> **Exercise instructions**
Give the number of lines in the records below that contain the word "phone", and nothing more.
• • •
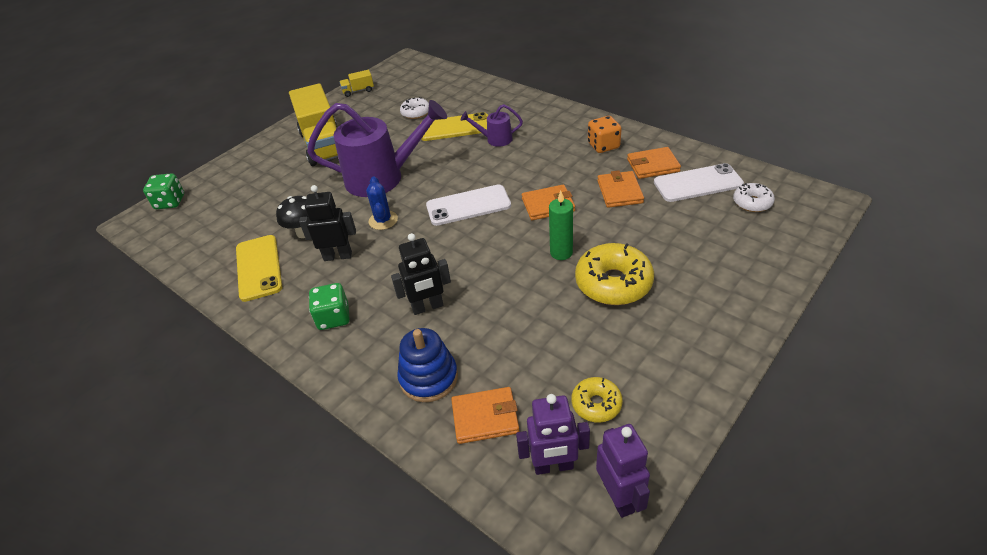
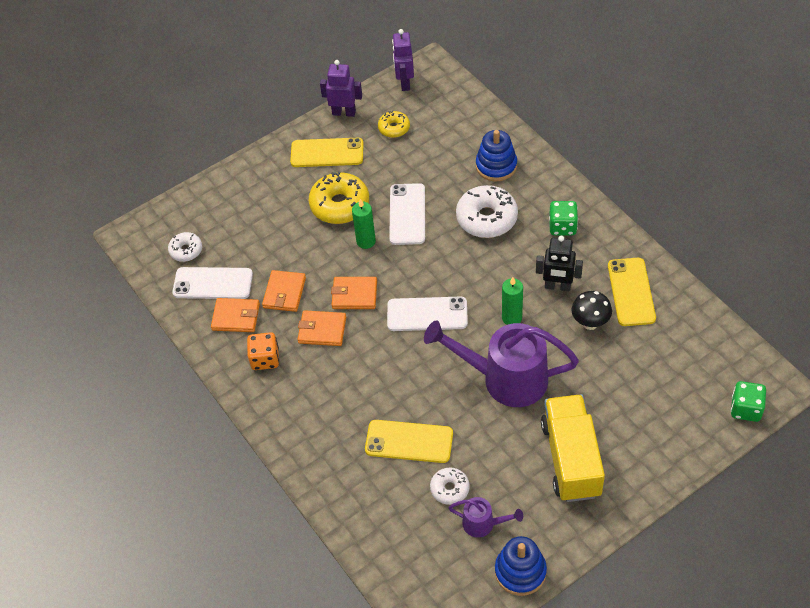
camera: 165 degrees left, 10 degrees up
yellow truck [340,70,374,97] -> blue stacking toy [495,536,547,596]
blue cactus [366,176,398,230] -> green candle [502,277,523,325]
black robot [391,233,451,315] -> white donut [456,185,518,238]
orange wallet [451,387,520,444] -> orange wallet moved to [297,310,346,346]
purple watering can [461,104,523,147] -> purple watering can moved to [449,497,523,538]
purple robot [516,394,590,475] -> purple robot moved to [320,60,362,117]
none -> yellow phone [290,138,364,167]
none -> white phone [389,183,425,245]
• • •
> **Task answer**
2